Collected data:
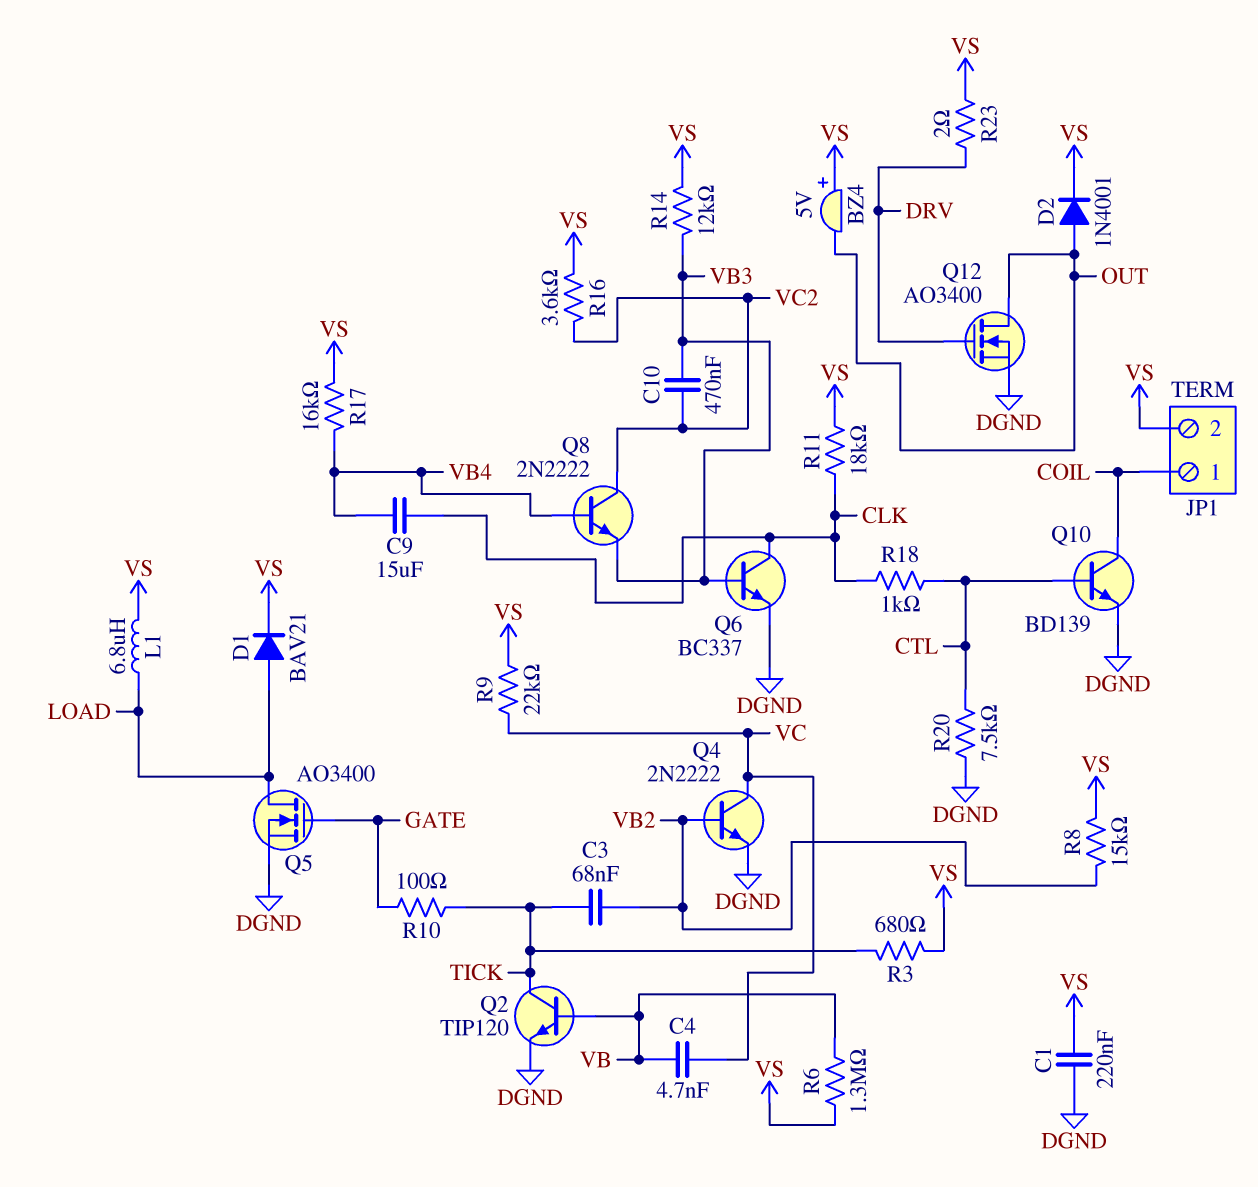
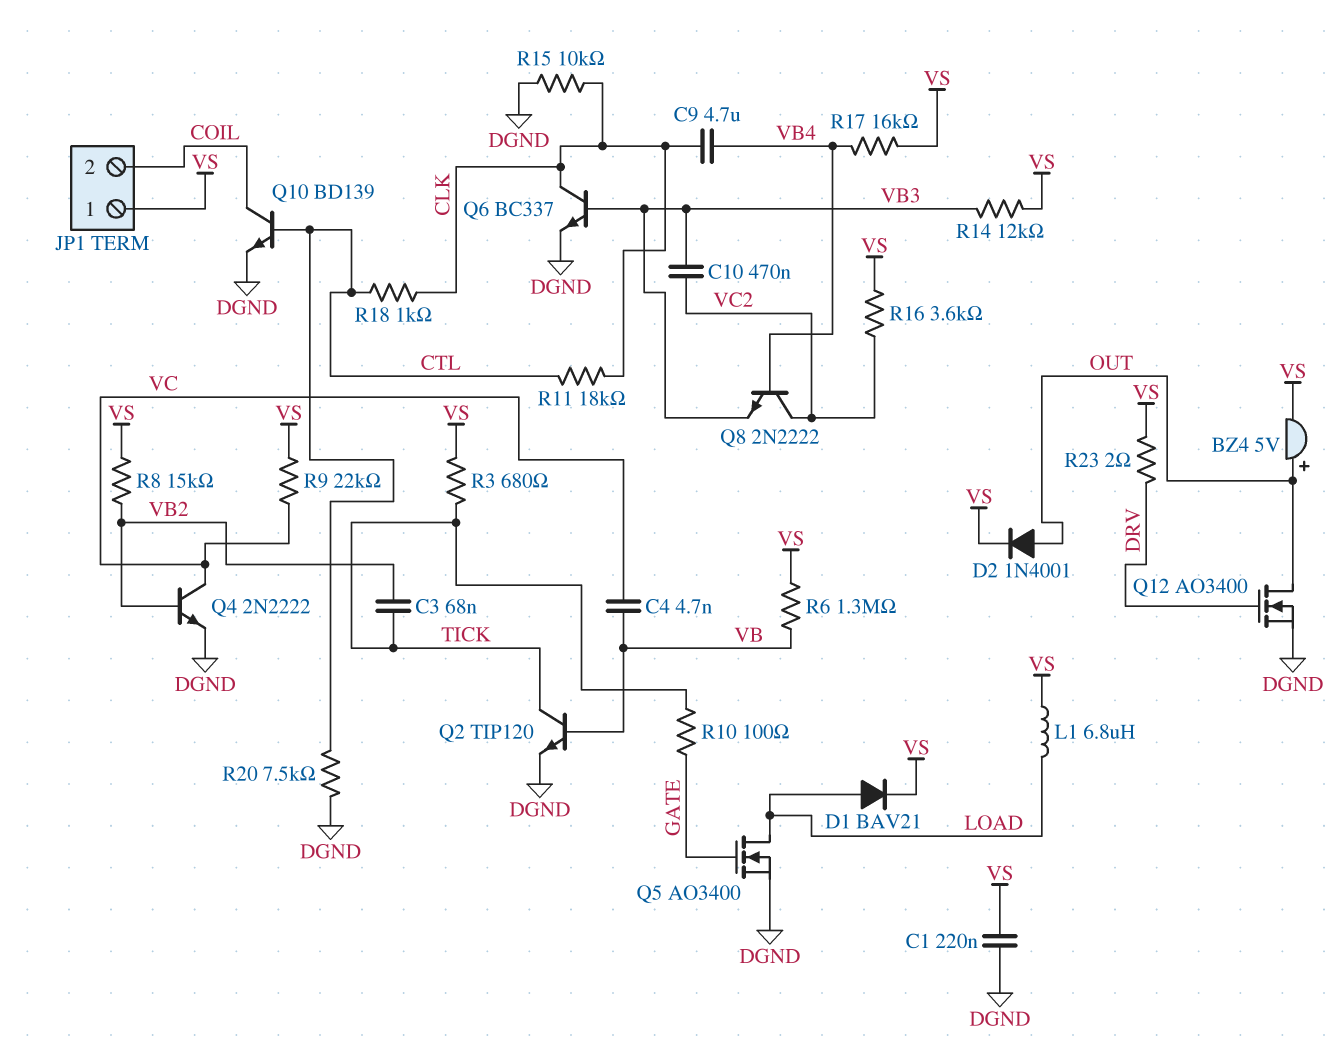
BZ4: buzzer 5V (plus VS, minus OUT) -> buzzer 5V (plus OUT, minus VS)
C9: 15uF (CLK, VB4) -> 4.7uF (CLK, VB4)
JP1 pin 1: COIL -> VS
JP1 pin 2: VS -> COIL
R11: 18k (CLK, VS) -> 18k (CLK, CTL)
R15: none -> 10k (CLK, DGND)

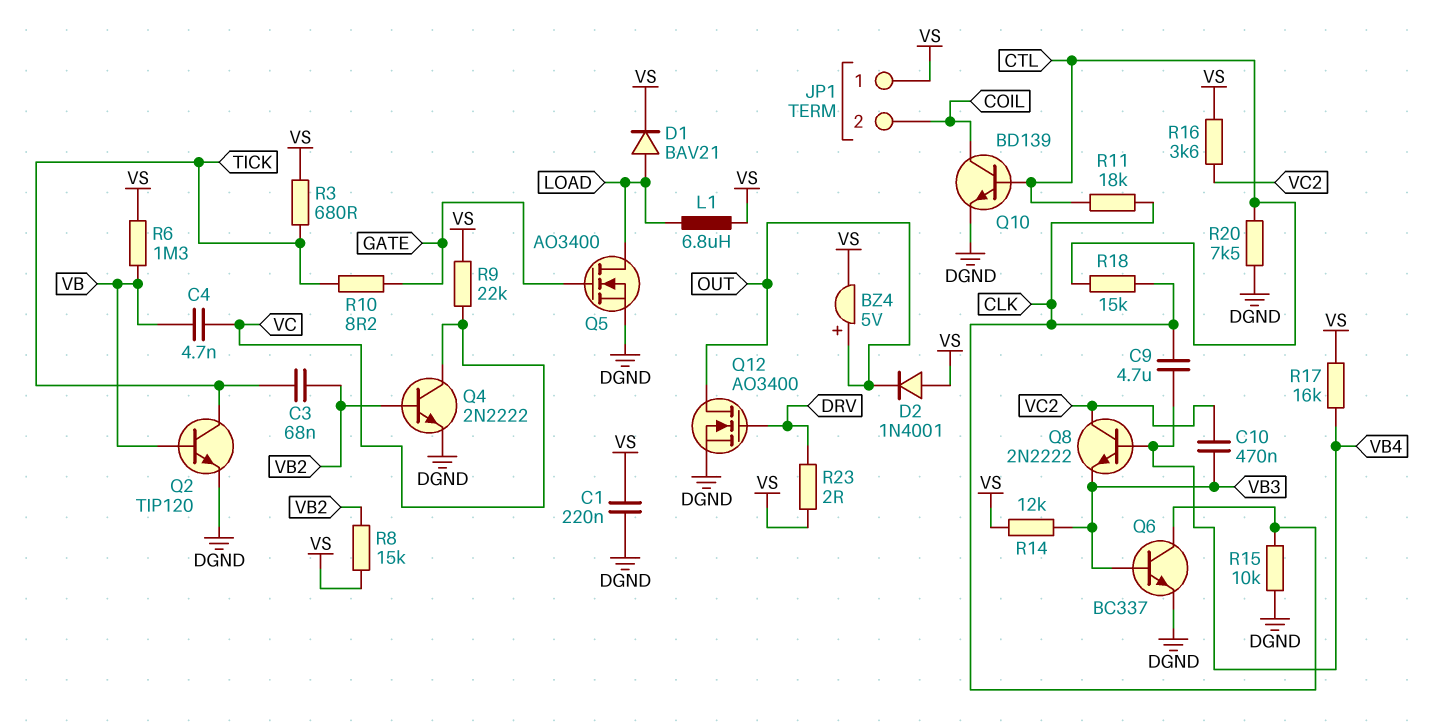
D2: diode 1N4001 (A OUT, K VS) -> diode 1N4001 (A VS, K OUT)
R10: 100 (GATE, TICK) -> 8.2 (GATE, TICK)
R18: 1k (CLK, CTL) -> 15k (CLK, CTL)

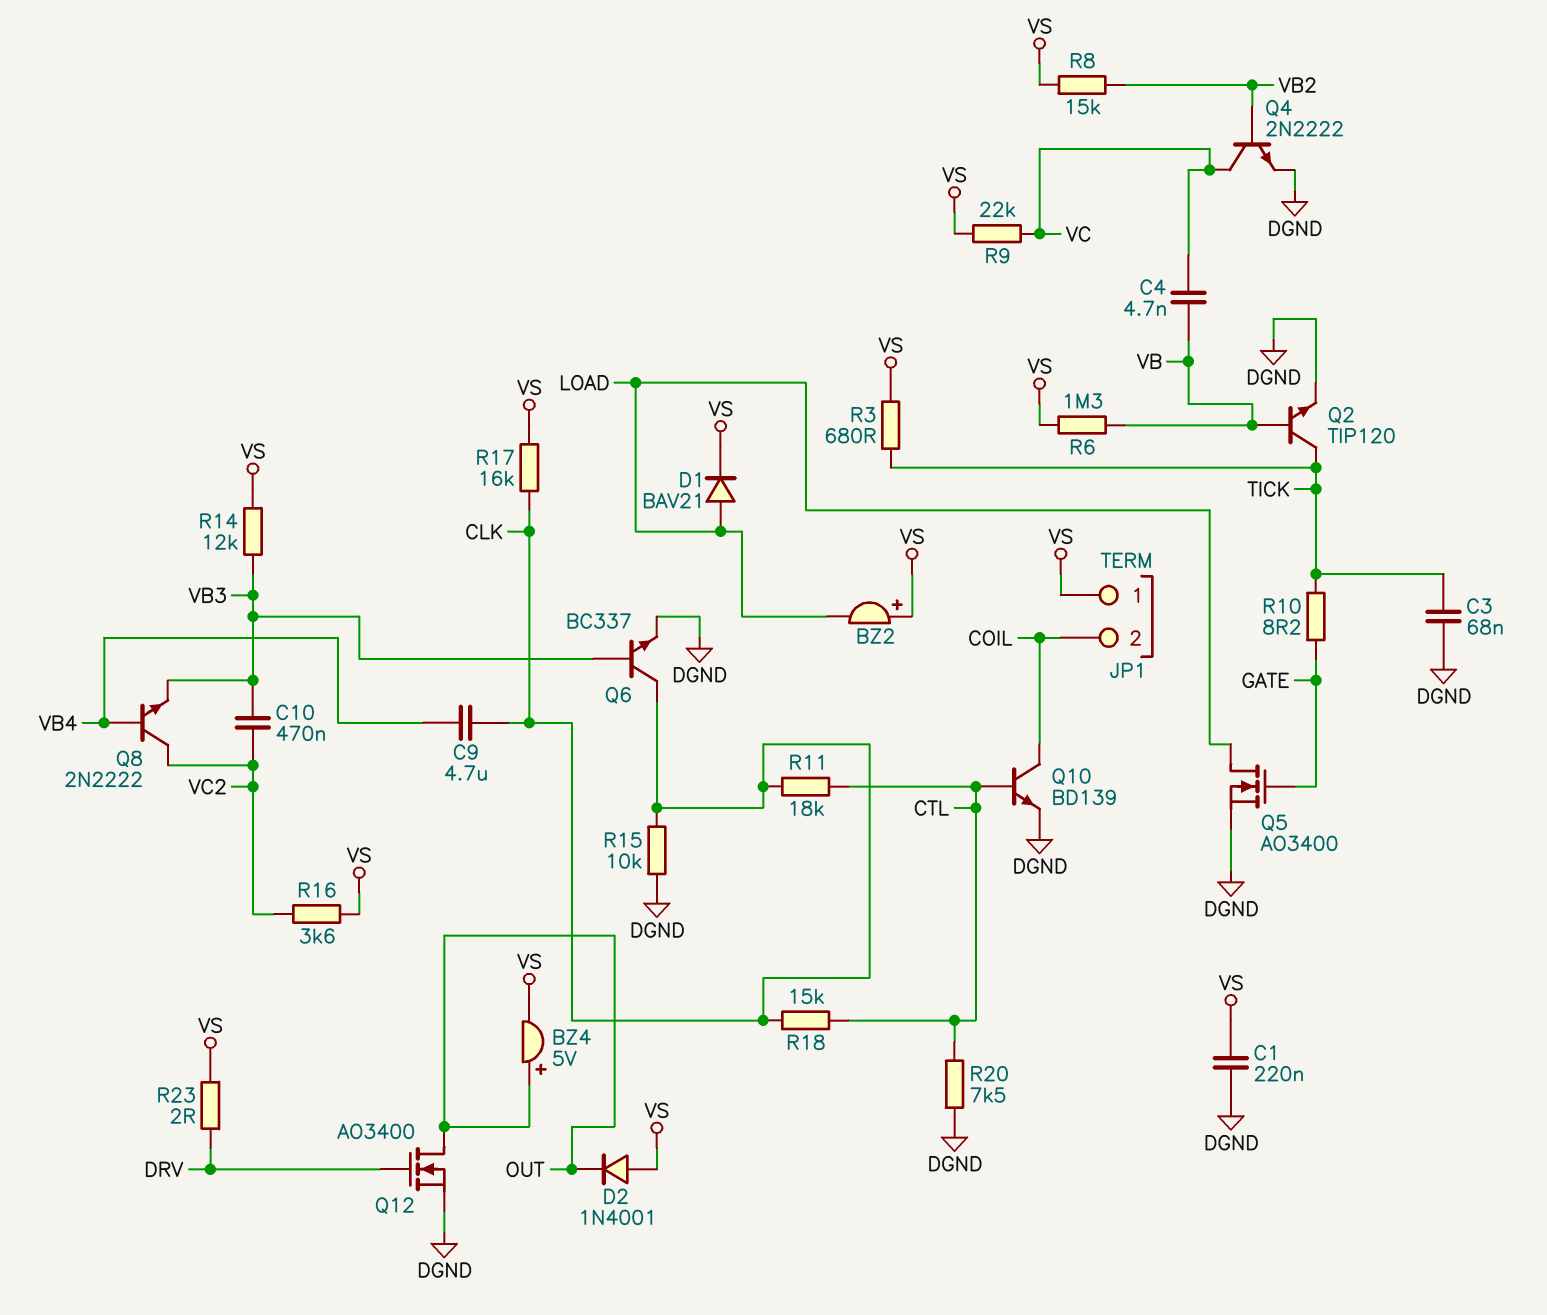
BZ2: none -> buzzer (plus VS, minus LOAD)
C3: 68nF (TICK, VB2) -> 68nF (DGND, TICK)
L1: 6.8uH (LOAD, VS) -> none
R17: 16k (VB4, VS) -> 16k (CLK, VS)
* * *
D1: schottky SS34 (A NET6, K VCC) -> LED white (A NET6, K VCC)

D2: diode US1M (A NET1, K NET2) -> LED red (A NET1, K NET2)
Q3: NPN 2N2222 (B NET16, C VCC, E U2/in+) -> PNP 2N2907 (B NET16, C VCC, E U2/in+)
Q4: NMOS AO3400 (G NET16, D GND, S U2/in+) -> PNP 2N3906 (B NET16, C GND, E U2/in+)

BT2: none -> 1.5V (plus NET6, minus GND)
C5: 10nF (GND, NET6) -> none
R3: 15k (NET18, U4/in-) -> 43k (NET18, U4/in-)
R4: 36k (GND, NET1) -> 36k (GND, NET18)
...
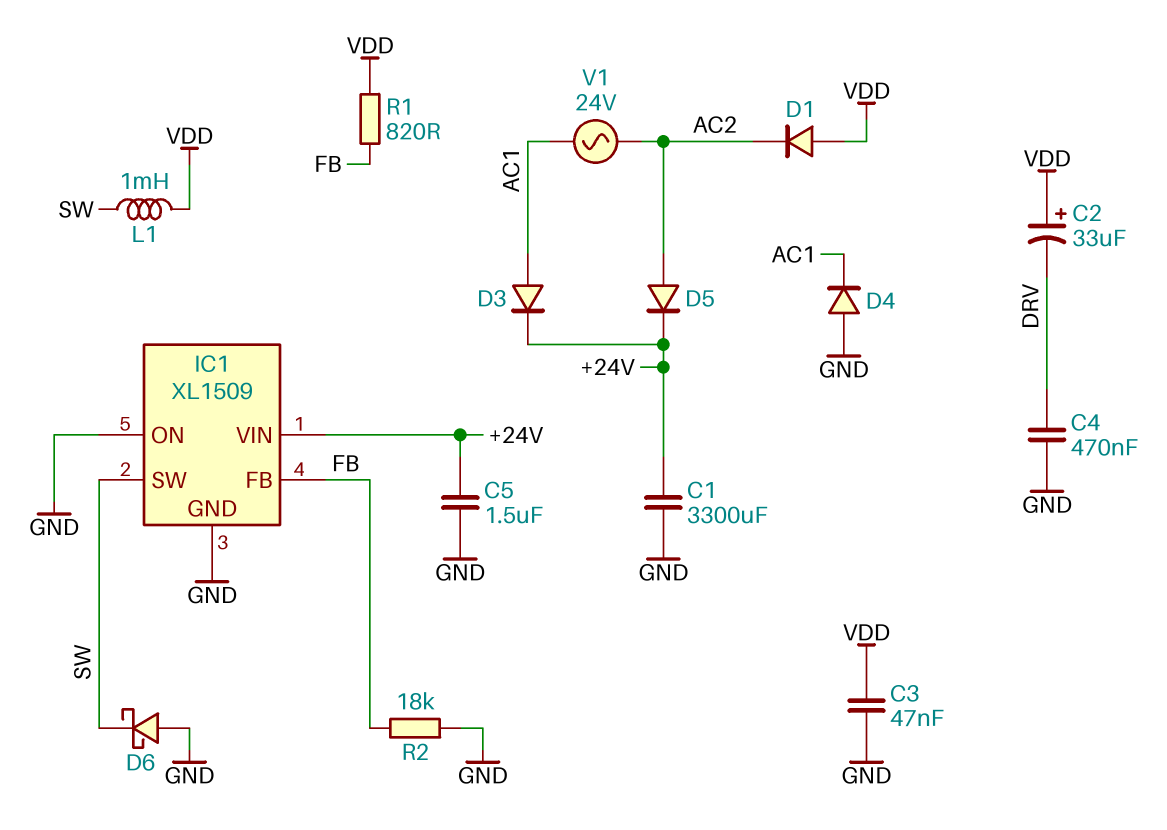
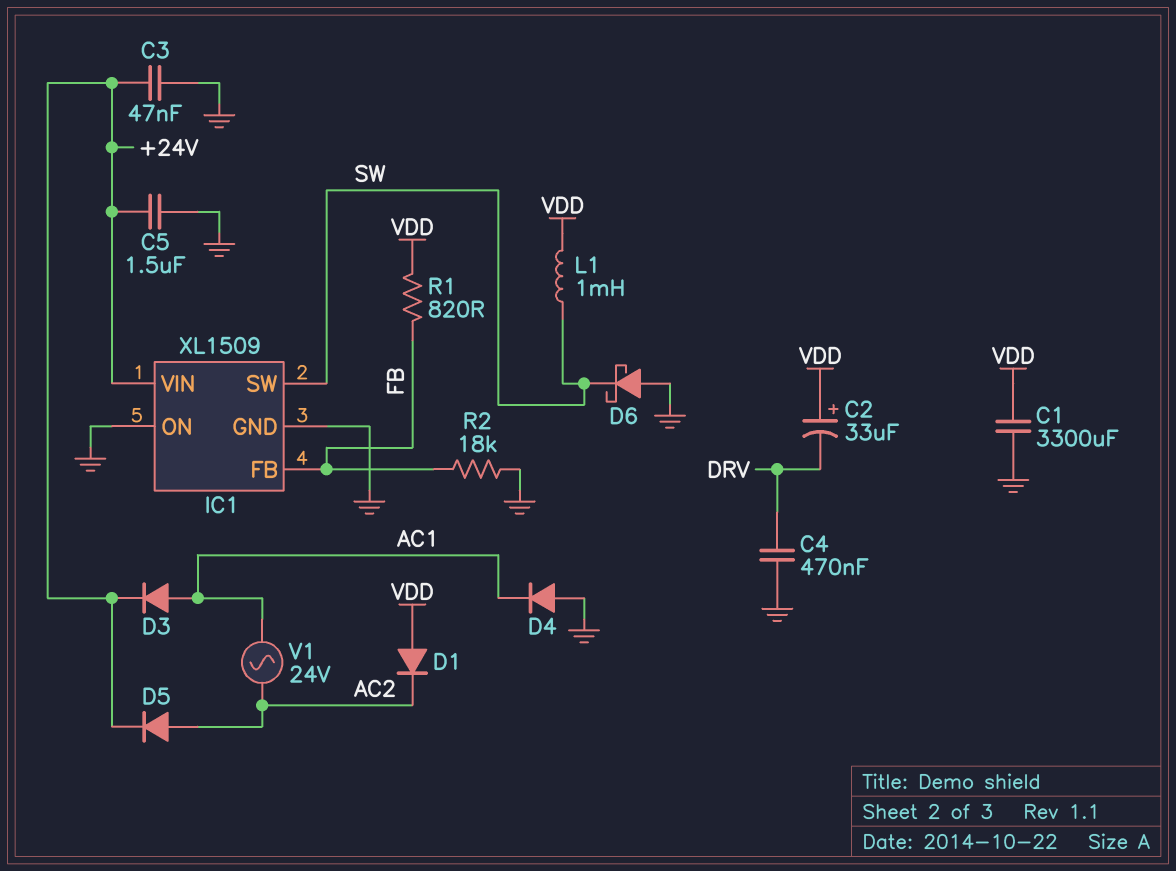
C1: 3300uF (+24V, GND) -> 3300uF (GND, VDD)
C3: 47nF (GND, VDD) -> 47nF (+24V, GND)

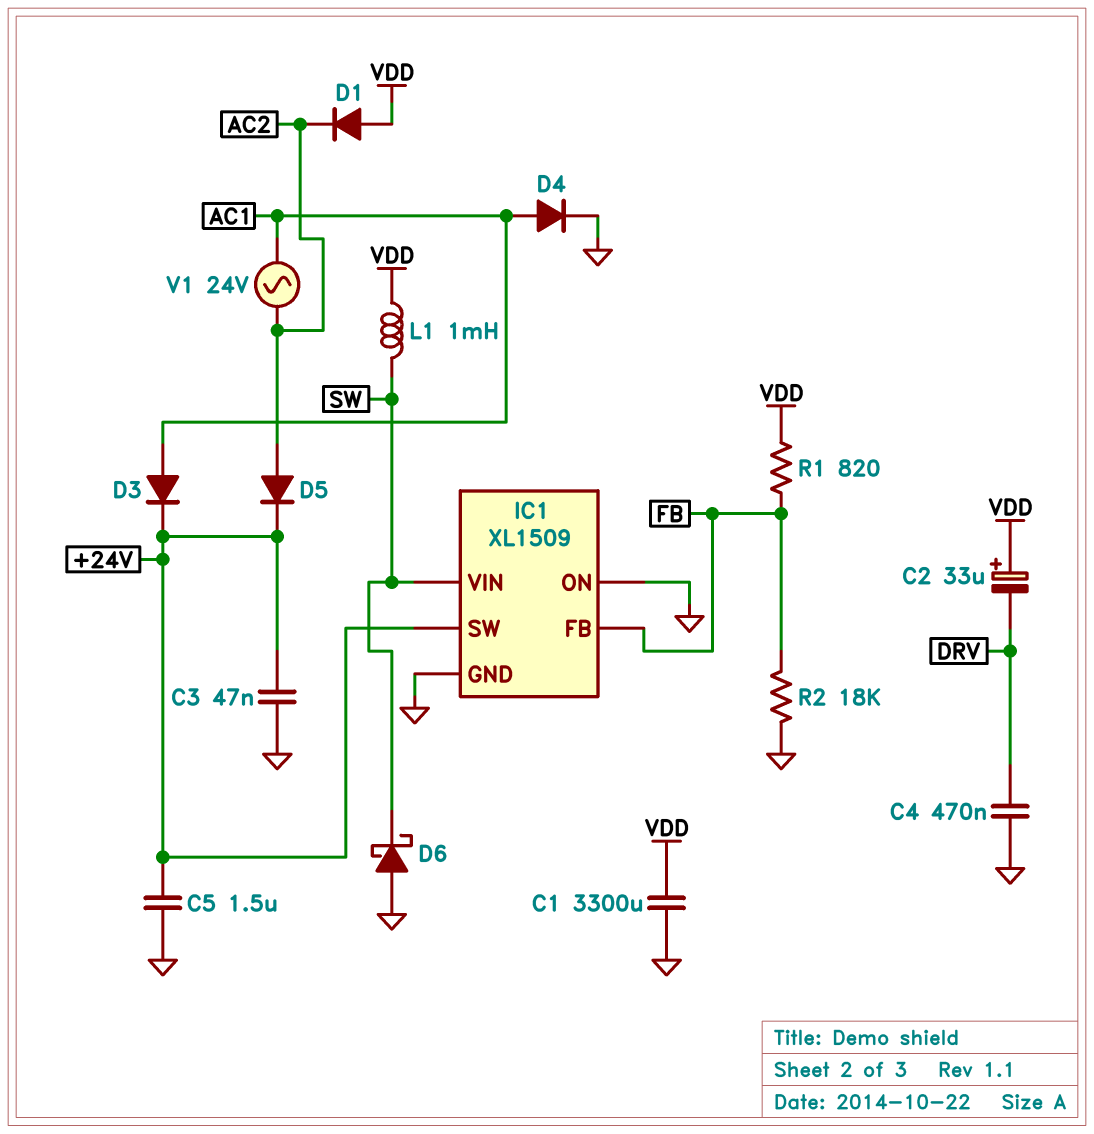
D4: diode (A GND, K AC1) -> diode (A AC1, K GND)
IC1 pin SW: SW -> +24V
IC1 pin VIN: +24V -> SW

TASK STATEMENT >>
From the records above, retype only the lines starting at the line that contains "Q4: NMOS AO3400" and ending at the line that contains "R4: 36k (GND, NET1) -> 36k (GND, NET18)", both included.

FINISHED EXERCISE >>
Q4: NMOS AO3400 (G NET16, D GND, S U2/in+) -> PNP 2N3906 (B NET16, C GND, E U2/in+)

BT2: none -> 1.5V (plus NET6, minus GND)
C5: 10nF (GND, NET6) -> none
R3: 15k (NET18, U4/in-) -> 43k (NET18, U4/in-)
R4: 36k (GND, NET1) -> 36k (GND, NET18)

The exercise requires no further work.